Exercise requirements -
Which lines of the material below contain the string "aerial"? List each of them in full.

Records supplied -

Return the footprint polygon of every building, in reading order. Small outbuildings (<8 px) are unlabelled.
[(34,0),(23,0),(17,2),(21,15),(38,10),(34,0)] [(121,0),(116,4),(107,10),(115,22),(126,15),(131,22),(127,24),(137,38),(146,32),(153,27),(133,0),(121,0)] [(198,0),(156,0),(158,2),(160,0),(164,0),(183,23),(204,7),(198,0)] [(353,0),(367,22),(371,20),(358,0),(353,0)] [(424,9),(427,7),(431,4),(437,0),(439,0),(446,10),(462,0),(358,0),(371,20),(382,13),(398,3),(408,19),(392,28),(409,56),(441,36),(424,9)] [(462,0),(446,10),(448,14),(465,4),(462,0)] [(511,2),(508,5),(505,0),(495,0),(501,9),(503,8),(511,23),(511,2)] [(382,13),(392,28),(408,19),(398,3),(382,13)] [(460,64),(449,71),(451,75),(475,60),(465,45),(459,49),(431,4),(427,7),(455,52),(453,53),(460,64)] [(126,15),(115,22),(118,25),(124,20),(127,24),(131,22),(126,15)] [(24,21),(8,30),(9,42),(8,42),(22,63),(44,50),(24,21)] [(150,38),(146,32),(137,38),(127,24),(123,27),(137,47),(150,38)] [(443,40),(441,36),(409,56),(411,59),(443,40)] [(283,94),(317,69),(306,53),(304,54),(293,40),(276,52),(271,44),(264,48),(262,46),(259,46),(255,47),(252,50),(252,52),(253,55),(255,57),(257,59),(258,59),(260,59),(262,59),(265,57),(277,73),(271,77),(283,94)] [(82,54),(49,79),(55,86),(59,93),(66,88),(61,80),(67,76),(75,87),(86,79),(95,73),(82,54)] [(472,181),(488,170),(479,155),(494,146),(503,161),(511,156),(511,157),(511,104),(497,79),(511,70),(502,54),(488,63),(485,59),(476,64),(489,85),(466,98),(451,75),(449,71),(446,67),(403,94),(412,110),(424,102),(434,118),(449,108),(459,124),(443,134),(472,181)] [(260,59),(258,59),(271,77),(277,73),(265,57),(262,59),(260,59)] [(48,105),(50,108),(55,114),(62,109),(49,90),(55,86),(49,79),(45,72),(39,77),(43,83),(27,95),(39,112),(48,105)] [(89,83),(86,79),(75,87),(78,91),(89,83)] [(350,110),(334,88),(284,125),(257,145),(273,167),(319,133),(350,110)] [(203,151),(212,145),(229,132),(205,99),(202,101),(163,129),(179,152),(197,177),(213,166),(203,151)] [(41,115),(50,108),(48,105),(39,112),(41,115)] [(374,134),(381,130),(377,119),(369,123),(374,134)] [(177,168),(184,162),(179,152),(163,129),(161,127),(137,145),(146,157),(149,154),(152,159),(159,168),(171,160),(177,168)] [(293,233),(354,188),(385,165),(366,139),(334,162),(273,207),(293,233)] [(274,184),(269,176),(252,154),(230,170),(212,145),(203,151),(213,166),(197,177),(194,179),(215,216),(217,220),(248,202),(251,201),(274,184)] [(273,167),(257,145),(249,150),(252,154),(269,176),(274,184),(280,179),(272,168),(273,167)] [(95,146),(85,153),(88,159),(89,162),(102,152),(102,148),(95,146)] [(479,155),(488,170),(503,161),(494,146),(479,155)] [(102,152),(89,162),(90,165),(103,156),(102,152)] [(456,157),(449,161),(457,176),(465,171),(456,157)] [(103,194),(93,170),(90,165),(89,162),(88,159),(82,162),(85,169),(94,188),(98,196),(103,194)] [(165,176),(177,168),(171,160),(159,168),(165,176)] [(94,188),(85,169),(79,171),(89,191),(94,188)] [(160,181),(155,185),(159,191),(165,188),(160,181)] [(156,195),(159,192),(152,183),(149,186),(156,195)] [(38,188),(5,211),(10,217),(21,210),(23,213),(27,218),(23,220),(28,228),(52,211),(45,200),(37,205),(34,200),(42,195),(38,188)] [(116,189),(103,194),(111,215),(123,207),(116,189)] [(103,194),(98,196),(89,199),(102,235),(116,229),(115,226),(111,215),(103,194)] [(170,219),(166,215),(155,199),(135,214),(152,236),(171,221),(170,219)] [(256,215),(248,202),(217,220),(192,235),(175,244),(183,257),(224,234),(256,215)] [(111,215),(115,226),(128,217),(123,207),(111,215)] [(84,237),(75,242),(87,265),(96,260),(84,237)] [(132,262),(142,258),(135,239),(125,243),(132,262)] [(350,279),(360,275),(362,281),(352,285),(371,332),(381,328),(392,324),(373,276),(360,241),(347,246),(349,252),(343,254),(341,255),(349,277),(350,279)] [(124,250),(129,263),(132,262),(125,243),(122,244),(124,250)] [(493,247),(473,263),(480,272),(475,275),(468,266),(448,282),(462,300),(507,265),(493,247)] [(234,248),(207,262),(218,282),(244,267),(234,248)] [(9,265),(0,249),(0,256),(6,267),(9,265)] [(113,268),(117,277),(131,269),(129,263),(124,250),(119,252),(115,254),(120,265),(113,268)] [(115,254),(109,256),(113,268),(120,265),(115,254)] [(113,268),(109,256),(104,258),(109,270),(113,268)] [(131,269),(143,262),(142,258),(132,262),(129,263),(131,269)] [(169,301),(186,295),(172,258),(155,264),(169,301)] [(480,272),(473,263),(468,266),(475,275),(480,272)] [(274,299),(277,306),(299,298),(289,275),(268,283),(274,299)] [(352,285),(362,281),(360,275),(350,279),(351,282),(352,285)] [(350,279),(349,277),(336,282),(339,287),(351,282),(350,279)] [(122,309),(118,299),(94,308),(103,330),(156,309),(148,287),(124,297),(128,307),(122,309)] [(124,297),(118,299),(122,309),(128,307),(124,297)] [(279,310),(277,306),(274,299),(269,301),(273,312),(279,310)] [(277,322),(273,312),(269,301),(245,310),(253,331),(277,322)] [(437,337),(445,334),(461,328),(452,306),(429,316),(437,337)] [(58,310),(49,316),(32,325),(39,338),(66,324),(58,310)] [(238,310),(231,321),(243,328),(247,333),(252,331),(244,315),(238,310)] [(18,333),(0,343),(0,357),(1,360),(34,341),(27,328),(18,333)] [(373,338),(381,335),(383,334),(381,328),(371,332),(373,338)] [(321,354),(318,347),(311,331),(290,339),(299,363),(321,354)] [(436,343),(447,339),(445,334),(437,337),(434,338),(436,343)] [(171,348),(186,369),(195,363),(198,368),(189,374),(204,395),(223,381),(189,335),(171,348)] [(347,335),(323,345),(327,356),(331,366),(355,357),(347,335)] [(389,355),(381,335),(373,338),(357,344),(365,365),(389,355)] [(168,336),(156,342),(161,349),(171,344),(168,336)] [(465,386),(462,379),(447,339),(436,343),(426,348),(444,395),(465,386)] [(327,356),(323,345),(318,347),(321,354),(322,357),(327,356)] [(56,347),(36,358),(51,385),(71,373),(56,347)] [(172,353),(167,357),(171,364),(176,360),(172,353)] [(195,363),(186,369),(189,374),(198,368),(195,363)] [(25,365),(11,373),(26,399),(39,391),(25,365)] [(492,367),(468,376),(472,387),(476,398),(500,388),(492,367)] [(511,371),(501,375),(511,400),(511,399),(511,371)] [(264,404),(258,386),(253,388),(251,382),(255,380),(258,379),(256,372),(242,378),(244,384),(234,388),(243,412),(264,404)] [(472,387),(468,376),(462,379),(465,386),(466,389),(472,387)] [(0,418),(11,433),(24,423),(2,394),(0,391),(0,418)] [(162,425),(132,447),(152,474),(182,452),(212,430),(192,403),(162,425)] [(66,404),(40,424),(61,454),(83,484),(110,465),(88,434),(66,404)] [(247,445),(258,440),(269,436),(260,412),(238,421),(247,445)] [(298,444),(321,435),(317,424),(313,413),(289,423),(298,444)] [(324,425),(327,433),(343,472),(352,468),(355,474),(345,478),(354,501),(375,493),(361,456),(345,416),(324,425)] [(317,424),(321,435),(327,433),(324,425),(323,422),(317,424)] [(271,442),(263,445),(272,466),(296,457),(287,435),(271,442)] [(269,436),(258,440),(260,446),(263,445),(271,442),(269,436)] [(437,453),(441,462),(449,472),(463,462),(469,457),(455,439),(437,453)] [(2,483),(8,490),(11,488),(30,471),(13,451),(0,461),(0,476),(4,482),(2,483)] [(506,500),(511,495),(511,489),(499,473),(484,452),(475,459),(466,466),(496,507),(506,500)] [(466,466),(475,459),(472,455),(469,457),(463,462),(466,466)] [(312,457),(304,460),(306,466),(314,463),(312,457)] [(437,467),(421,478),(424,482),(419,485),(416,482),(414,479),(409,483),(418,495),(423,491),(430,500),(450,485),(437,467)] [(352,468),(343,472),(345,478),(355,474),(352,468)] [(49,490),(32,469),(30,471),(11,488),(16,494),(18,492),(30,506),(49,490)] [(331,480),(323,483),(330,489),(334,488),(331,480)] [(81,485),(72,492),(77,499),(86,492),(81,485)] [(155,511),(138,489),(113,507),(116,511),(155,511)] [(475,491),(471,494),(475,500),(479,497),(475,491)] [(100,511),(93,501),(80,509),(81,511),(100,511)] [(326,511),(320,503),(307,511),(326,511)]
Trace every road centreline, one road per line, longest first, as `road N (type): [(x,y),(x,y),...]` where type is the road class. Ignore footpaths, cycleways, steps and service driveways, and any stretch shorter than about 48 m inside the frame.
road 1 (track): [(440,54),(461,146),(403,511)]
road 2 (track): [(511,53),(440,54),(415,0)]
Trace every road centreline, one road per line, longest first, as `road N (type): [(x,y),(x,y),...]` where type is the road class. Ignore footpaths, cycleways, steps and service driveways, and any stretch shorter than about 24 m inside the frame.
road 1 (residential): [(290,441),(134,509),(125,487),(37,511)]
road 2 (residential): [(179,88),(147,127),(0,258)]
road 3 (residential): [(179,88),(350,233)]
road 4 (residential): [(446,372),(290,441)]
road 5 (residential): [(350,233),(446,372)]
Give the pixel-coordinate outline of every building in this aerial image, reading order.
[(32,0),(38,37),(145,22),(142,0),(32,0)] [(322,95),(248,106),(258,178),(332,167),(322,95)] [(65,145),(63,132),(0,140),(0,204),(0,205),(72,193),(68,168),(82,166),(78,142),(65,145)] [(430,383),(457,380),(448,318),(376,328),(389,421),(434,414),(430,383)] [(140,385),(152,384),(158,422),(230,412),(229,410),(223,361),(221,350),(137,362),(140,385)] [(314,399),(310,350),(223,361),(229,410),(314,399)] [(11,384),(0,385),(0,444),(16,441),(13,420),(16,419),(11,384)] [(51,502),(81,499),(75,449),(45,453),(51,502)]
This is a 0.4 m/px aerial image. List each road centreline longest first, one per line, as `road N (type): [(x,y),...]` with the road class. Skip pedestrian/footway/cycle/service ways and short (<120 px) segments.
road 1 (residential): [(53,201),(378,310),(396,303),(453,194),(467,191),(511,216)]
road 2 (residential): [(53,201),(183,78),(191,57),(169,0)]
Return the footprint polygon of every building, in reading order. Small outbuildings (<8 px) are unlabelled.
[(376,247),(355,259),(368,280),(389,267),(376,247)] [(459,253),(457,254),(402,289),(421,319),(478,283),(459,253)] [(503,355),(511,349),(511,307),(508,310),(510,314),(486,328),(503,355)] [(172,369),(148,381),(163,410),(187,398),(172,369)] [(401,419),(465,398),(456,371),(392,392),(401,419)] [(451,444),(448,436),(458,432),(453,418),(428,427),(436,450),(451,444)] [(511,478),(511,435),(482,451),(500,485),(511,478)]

Expected output -
Give the pixel-coordinate outline of every building in this aerial image, reading order.
This is a 0.4 m/px aerial image. List each road centreline longest first, one per line, as `road N (type): [(x,y),...]` with the road class. Skip pedestrian/footway/cycle/service ways and short (<120 px) segments.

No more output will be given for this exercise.